- **Assigned task**:
Leave the pictures out. Retype exactly the lines below from the one containing "L1: 2.2uH (W9, W15) -> none" through the one containing "X1: 32.768kHz (W9, W15) -> 20MHz (W9, W15)", and no others.

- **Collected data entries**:
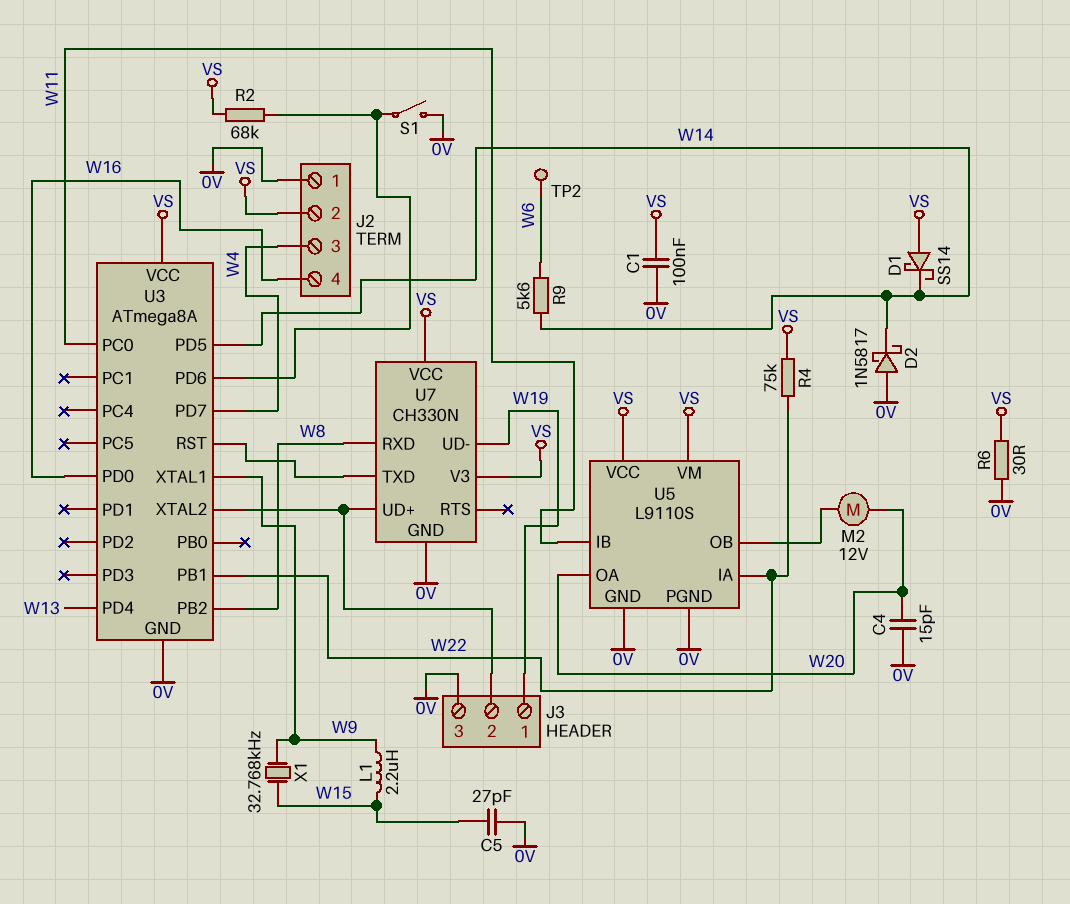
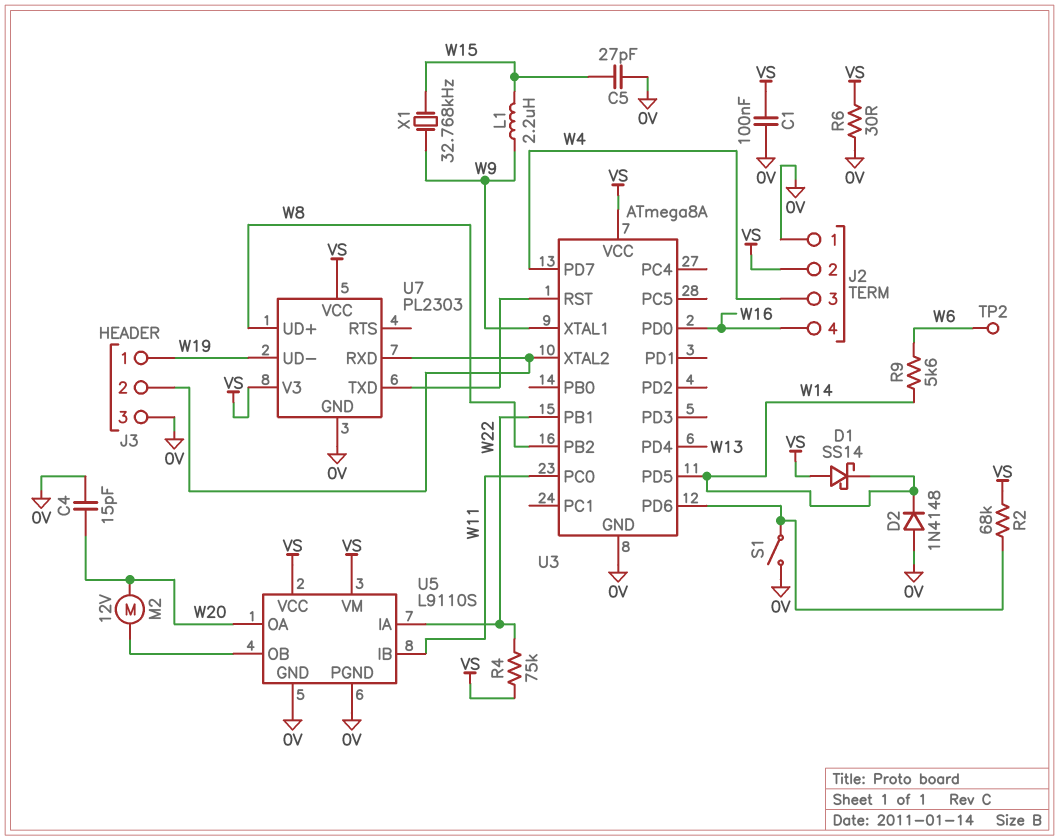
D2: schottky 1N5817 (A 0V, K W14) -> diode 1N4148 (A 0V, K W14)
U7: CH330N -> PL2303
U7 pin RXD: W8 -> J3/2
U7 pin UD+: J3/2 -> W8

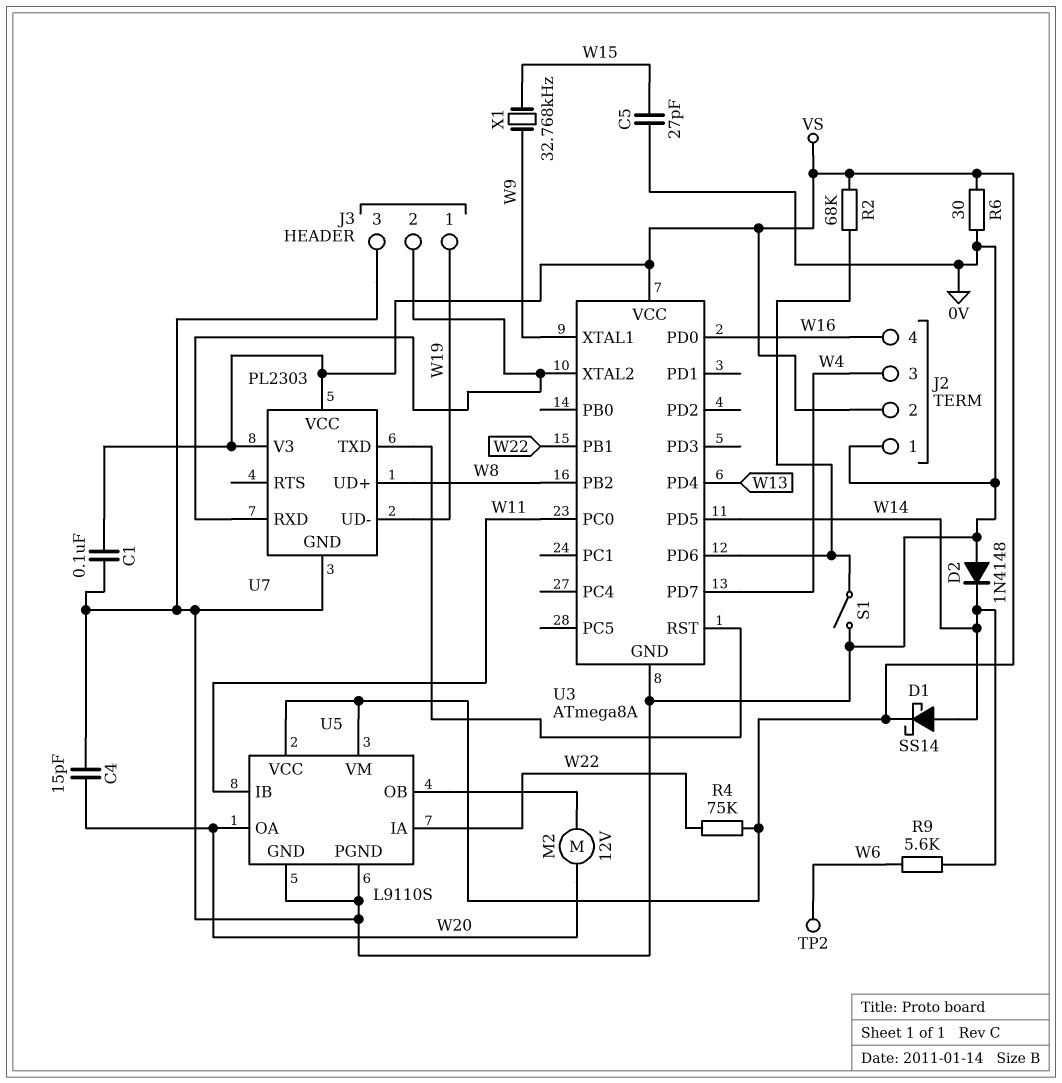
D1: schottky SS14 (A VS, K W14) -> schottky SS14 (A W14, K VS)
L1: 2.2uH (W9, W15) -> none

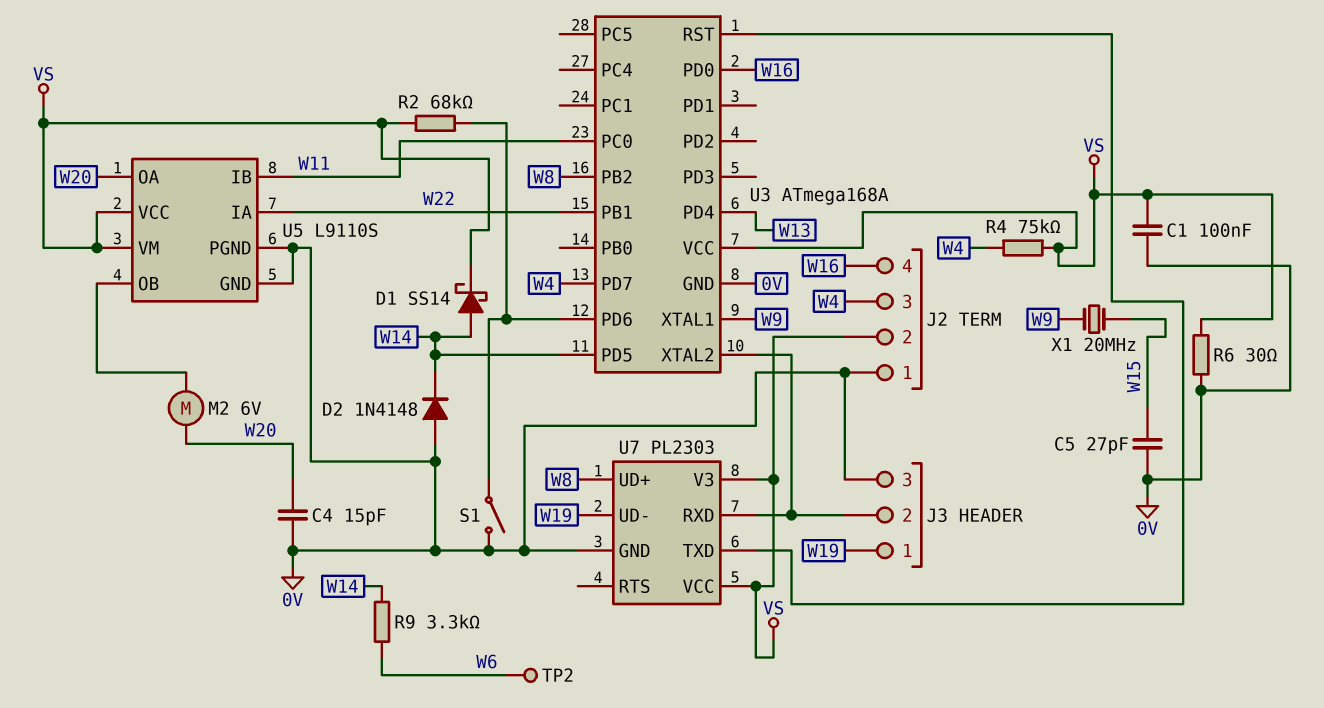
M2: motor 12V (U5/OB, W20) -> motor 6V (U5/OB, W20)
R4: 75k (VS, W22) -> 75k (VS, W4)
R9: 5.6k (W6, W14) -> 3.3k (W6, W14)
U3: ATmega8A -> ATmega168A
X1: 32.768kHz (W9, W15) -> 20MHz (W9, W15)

==

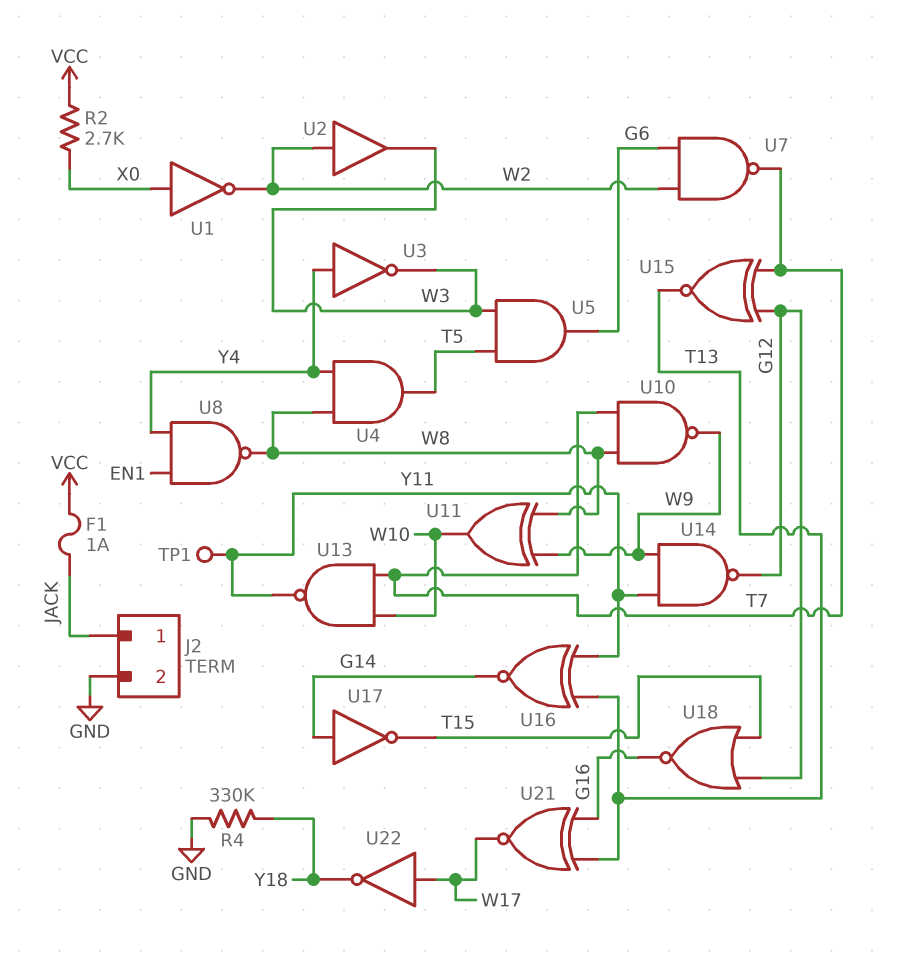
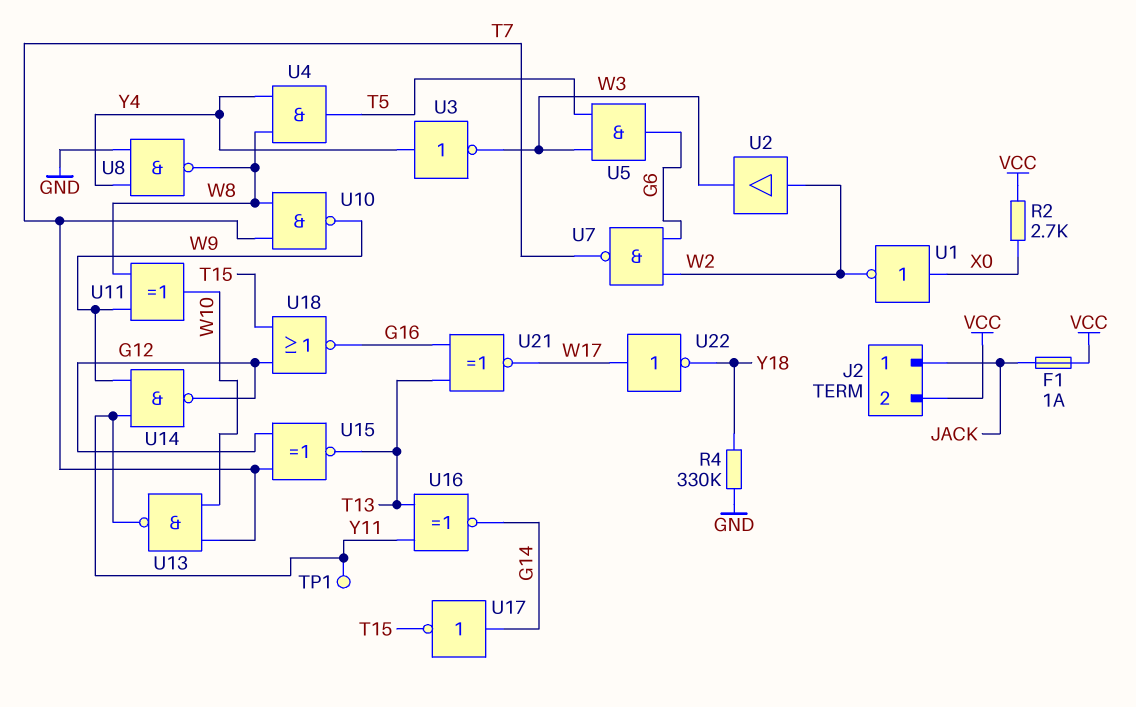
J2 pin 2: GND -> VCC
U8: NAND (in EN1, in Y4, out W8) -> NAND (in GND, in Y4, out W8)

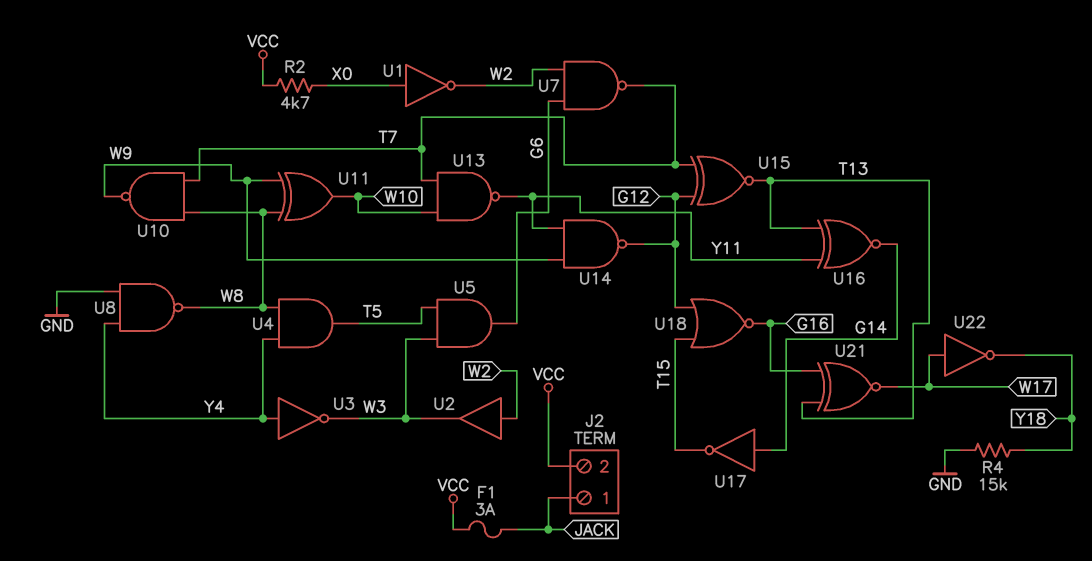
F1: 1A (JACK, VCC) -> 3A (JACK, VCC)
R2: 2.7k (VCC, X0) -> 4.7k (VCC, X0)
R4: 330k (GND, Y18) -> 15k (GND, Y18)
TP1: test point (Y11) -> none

- **Solution for this task**:
L1: 2.2uH (W9, W15) -> none

M2: motor 12V (U5/OB, W20) -> motor 6V (U5/OB, W20)
R4: 75k (VS, W22) -> 75k (VS, W4)
R9: 5.6k (W6, W14) -> 3.3k (W6, W14)
U3: ATmega8A -> ATmega168A
X1: 32.768kHz (W9, W15) -> 20MHz (W9, W15)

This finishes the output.